Copy out every line in the listing below that contains the word "where".

§ Available data:
((

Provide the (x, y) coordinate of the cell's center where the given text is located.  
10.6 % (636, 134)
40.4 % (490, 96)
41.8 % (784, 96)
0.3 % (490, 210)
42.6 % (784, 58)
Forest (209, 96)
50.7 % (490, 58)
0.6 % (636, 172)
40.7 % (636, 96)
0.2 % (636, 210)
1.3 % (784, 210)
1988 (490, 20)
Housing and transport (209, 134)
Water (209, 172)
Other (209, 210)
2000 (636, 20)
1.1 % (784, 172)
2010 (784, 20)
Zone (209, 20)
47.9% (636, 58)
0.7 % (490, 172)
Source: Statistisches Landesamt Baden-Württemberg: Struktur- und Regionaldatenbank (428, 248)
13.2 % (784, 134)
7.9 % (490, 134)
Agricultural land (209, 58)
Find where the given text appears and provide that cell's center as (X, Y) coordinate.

))
((

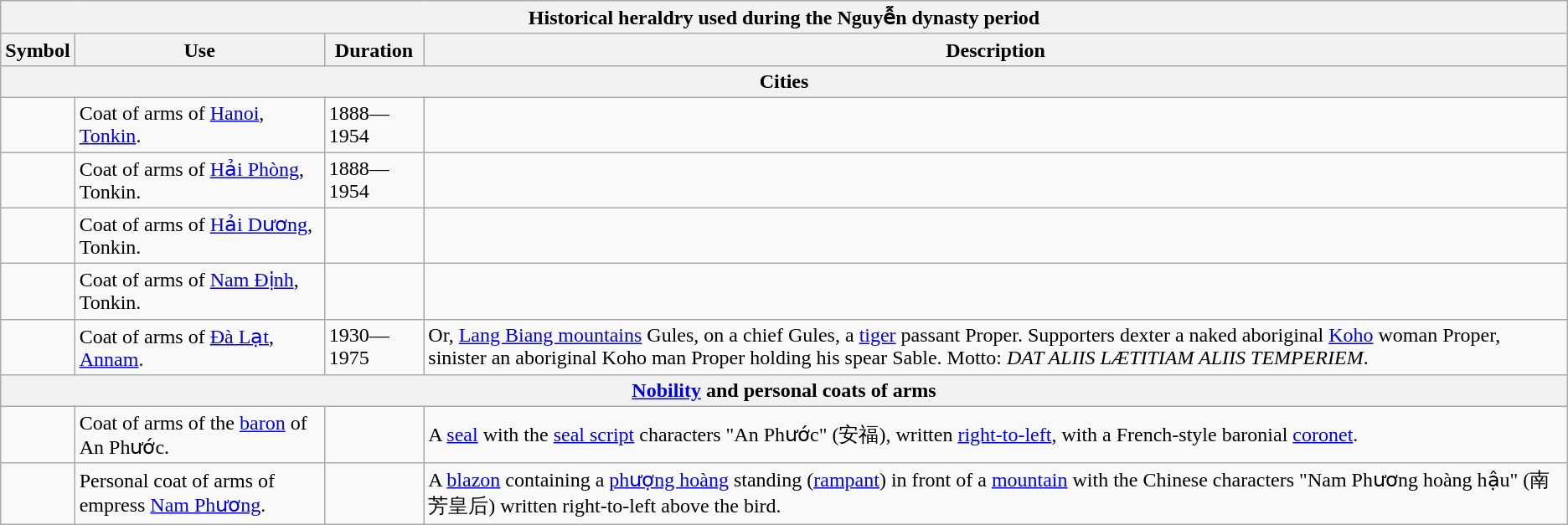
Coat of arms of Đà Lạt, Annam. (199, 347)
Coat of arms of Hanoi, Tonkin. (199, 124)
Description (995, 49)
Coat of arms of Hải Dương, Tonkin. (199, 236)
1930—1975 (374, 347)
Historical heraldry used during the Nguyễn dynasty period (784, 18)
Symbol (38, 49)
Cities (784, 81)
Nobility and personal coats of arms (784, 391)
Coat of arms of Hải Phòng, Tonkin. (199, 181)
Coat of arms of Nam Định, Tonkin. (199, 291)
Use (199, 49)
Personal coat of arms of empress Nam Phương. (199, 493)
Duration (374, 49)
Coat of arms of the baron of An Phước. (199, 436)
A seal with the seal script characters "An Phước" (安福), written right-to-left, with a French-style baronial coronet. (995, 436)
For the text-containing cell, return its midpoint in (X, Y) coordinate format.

))

§ Task output:
Provide the (x, y) coordinate of the cell's center where the given text is located.  
Find where the given text appears and provide that cell's center as (X, Y) coordinate.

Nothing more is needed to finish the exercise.